▶ _What you need to do_:
Where the listing shows an image, skip it and output all other material unchanged.

▶ _Excerpted data_:

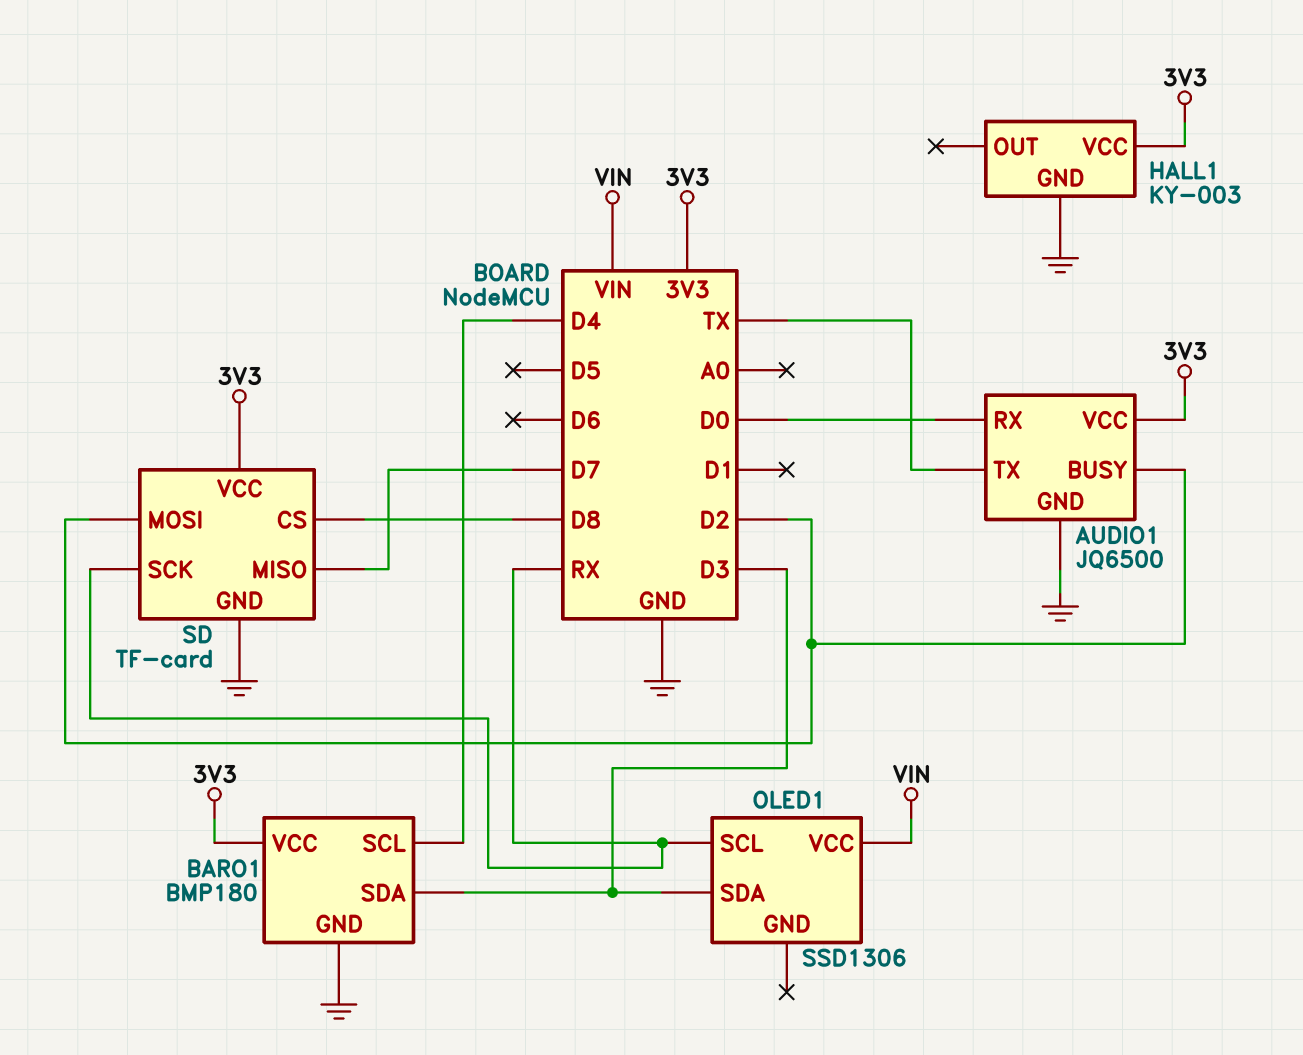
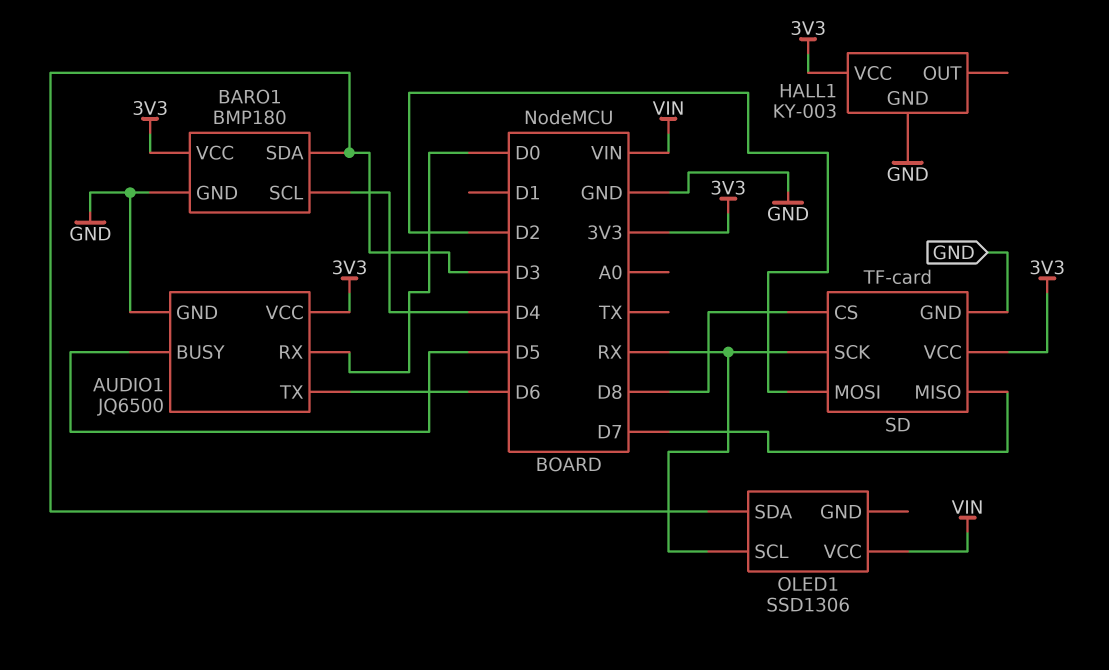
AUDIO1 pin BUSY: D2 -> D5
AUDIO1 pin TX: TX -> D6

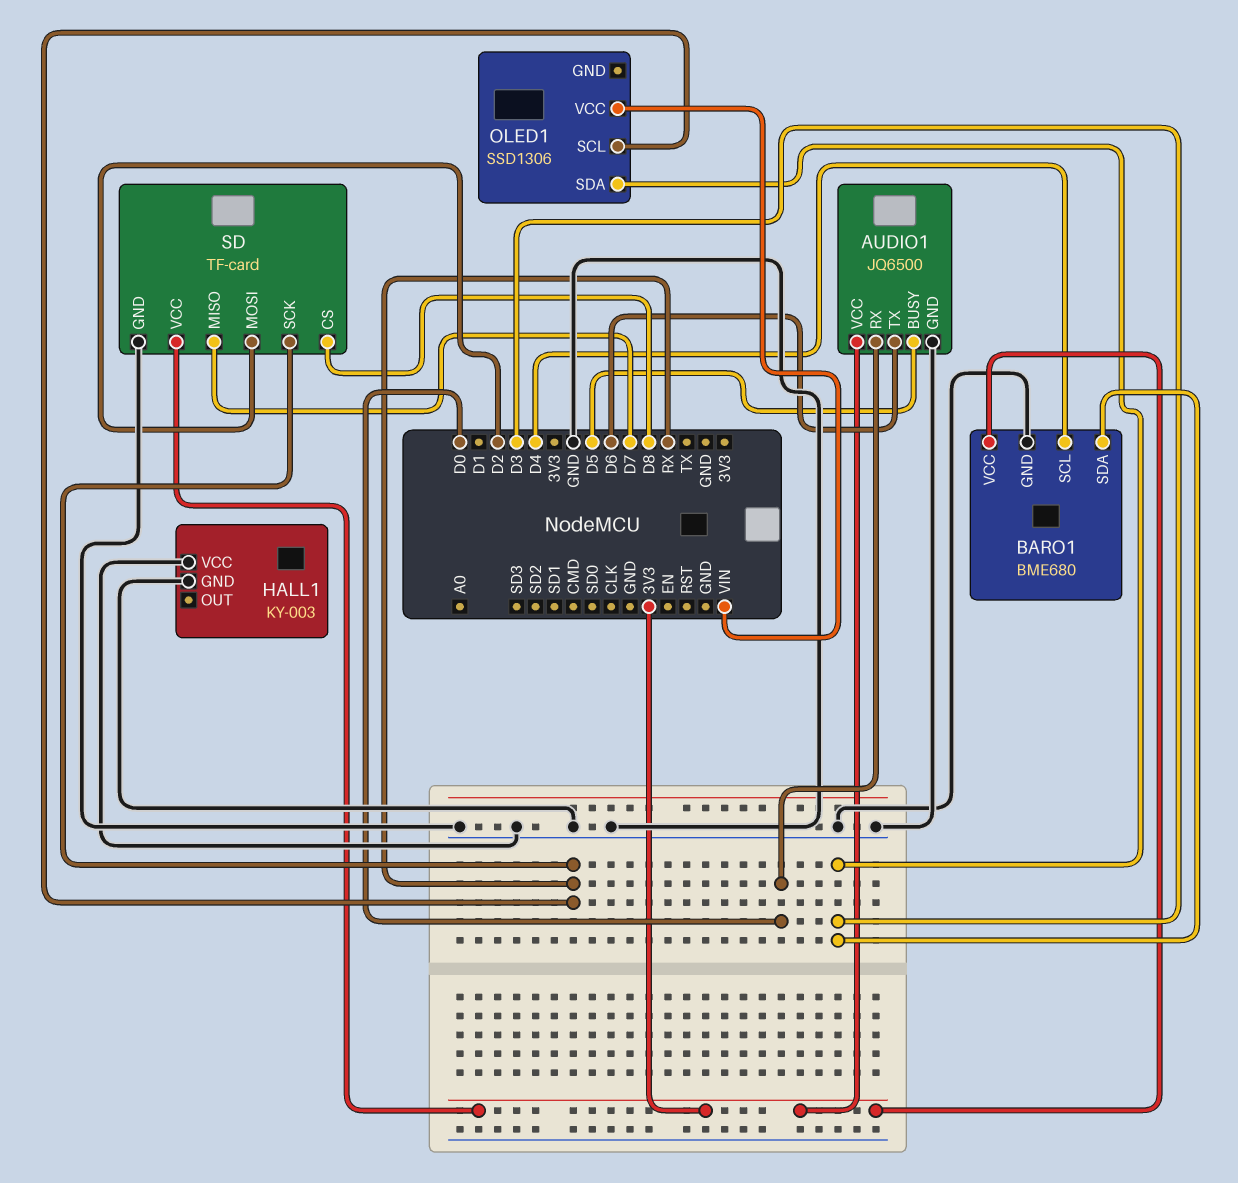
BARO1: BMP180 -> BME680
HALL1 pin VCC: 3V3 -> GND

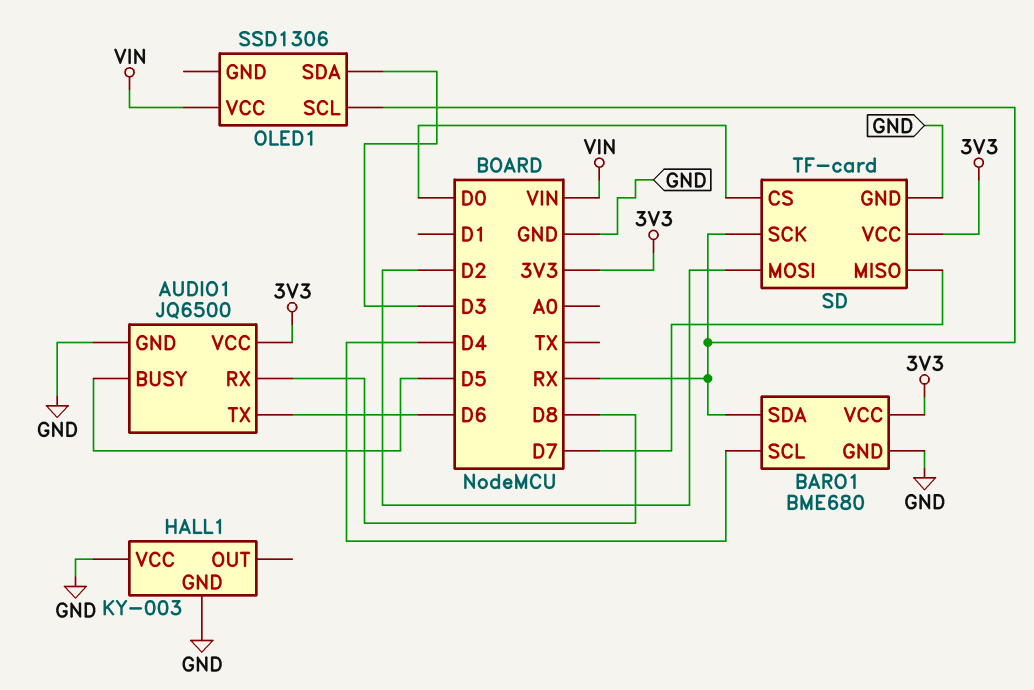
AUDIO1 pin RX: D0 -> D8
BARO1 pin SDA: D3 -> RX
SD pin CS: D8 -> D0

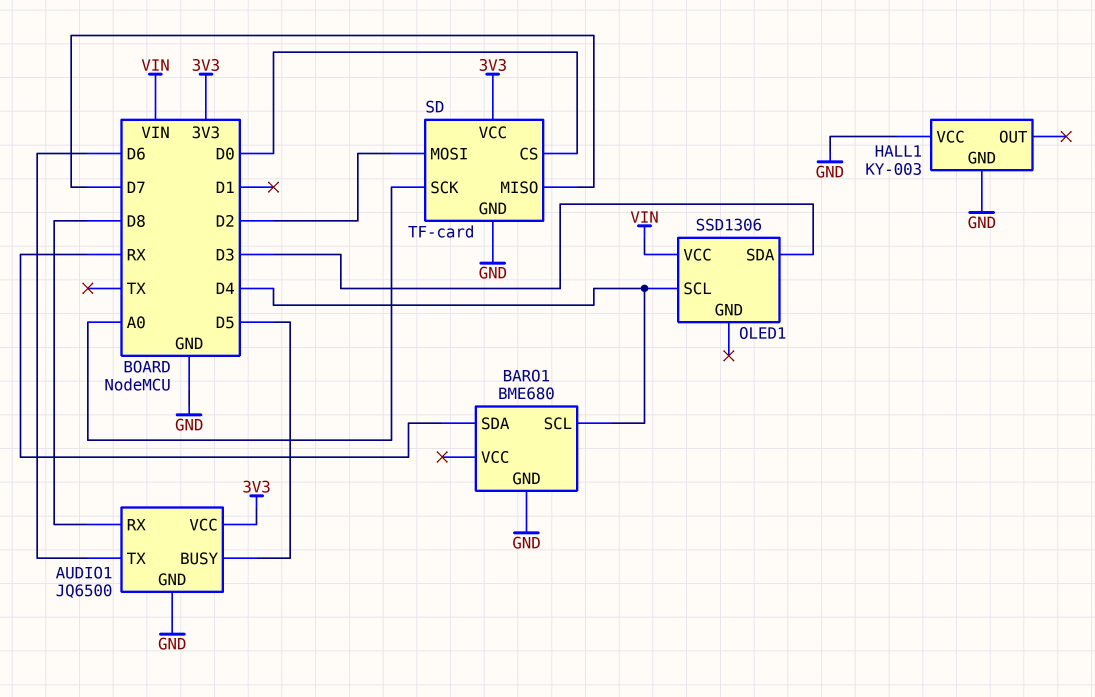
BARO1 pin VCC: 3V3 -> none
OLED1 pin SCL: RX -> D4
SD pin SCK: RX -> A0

▶ _Exercise result_:
AUDIO1 pin BUSY: D2 -> D5
AUDIO1 pin TX: TX -> D6

BARO1: BMP180 -> BME680
HALL1 pin VCC: 3V3 -> GND

AUDIO1 pin RX: D0 -> D8
BARO1 pin SDA: D3 -> RX
SD pin CS: D8 -> D0

BARO1 pin VCC: 3V3 -> none
OLED1 pin SCL: RX -> D4
SD pin SCK: RX -> A0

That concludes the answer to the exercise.